→ **Activity**: Below is a block of entries, which should be copied verbatim apart from the pictures.

============================================================

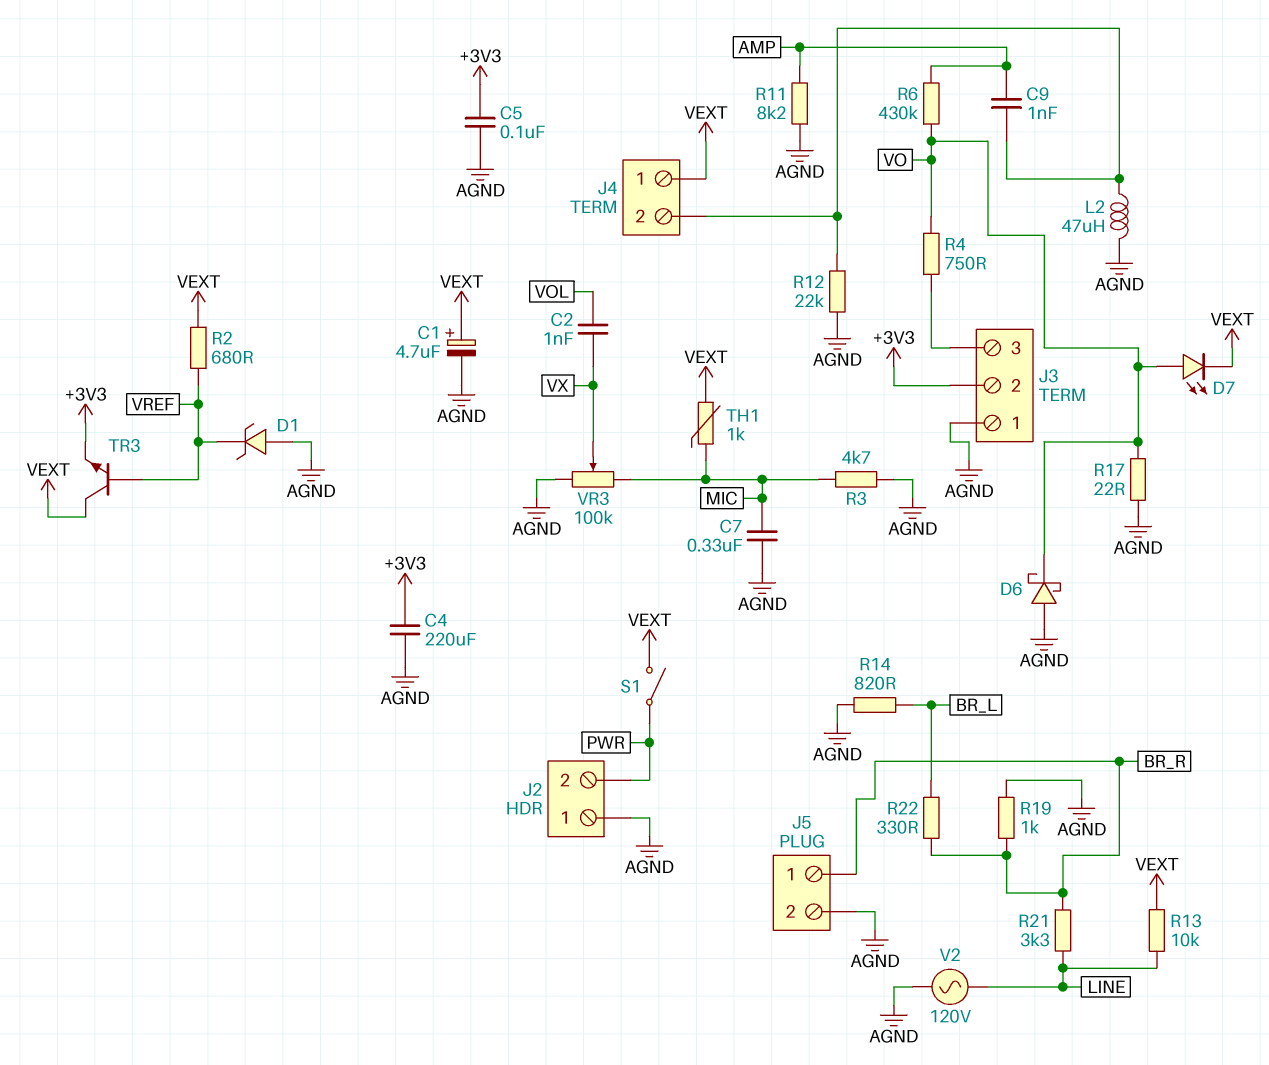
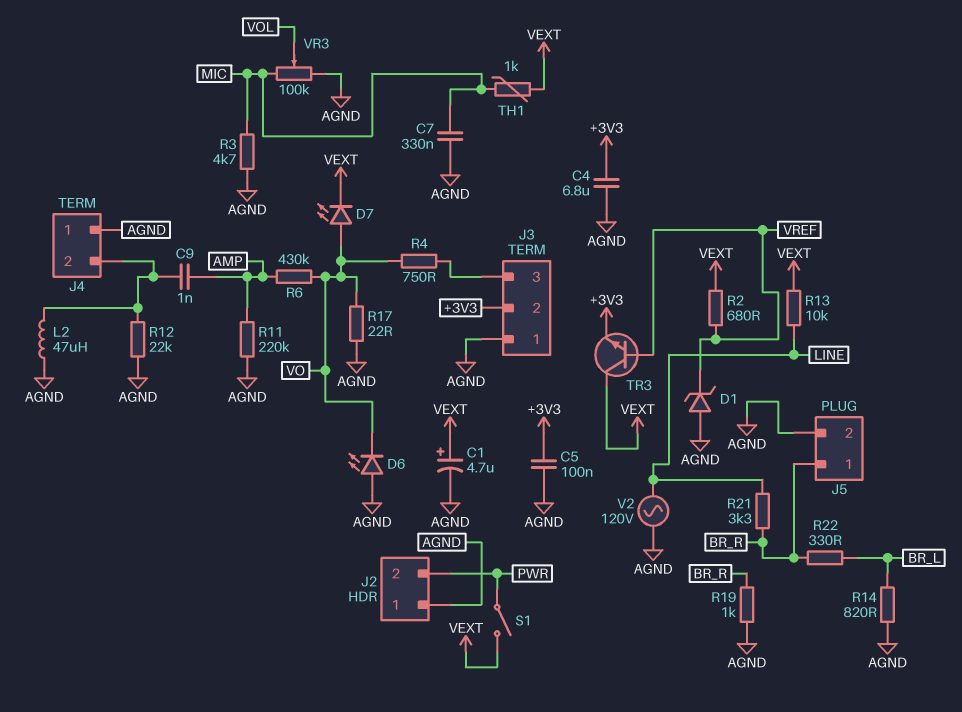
C2: 1nF (VOL, VX) -> none
C4: 220uF (+3V3, AGND) -> 6.8uF (+3V3, AGND)
D6: schottky (A AGND, K VO) -> LED (A AGND, K VO)
J4 pin 1: VEXT -> AGND
R11: 8.2k (AGND, AMP) -> 220k (AGND, AMP)
VR3: 100k (AGND, MIC, wiper VX) -> 100k (AGND, MIC, wiper VOL)

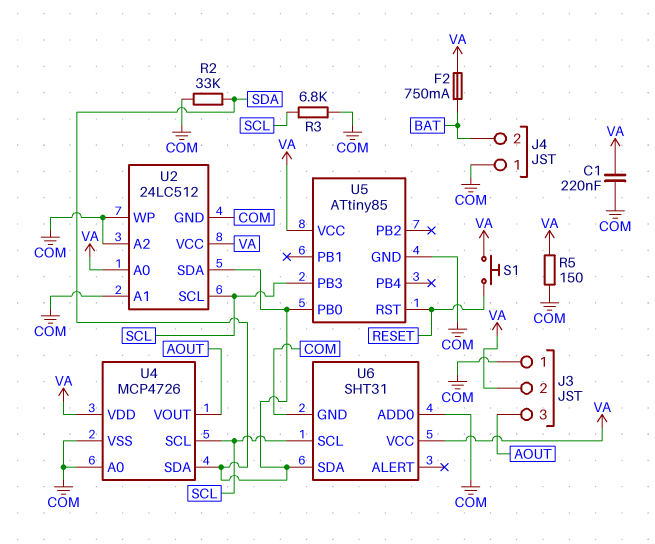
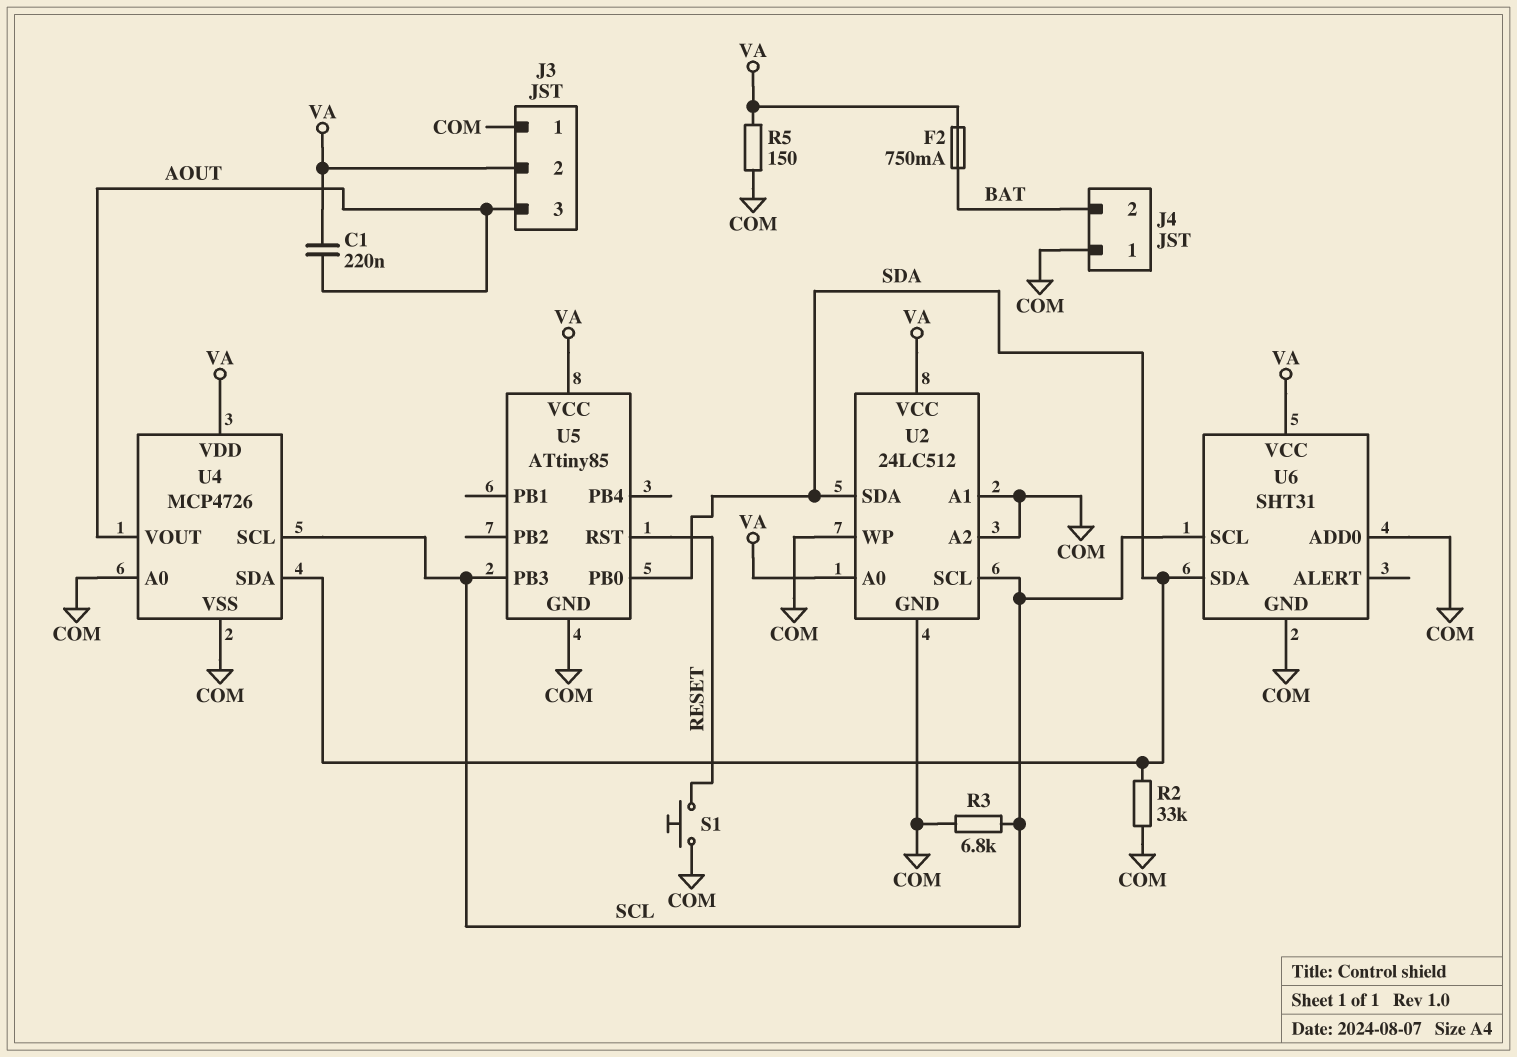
C1: 220nF (COM, VA) -> 220nF (AOUT, VA)
S1: button (RESET, VA) -> button (COM, RESET)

============================================================

→ **Answer box**:
C2: 1nF (VOL, VX) -> none
C4: 220uF (+3V3, AGND) -> 6.8uF (+3V3, AGND)
D6: schottky (A AGND, K VO) -> LED (A AGND, K VO)
J4 pin 1: VEXT -> AGND
R11: 8.2k (AGND, AMP) -> 220k (AGND, AMP)
VR3: 100k (AGND, MIC, wiper VX) -> 100k (AGND, MIC, wiper VOL)

C1: 220nF (COM, VA) -> 220nF (AOUT, VA)
S1: button (RESET, VA) -> button (COM, RESET)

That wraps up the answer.